In the listing below, the lines starting with the line with "turquoise nut: 4 -> 2" and going on through the line with "yellow cone: 0 -> 2" are to be reproduced exactly, and only those.

● **Dataset records**
________________

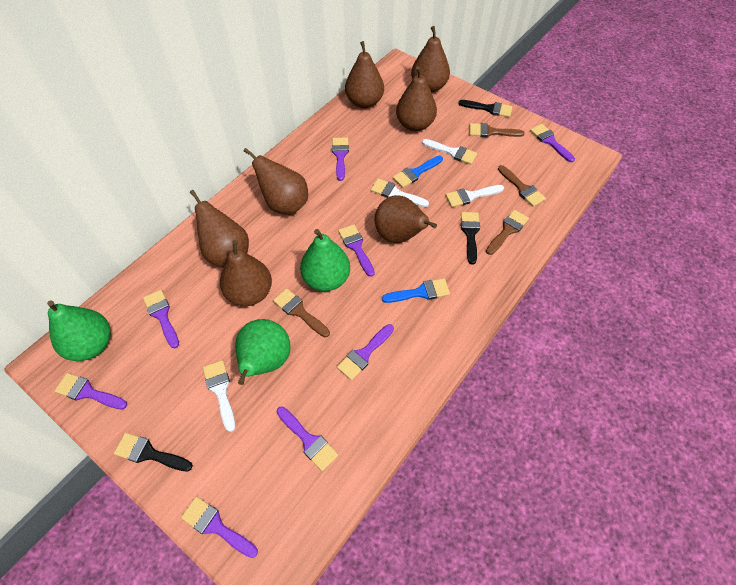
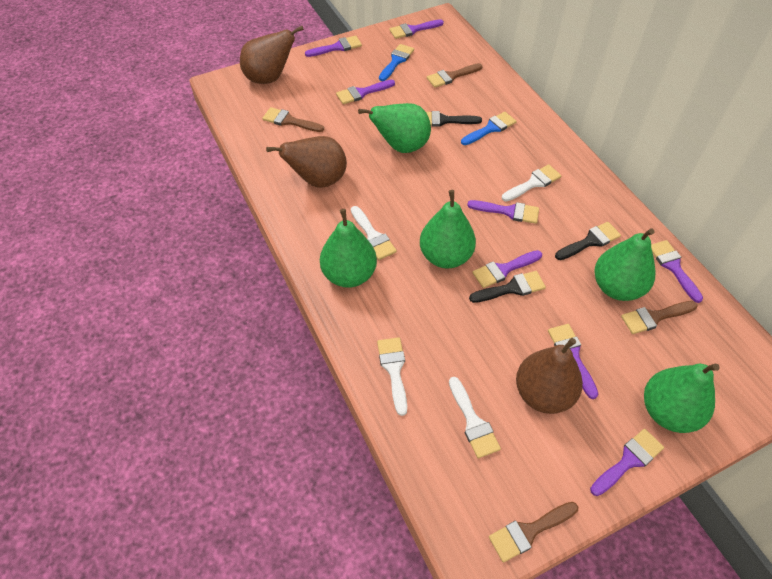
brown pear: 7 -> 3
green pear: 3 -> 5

________________

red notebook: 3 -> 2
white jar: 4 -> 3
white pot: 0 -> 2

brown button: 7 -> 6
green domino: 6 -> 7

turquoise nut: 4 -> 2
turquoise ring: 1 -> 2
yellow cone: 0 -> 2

________________

● **Task response**
turquoise nut: 4 -> 2
turquoise ring: 1 -> 2
yellow cone: 0 -> 2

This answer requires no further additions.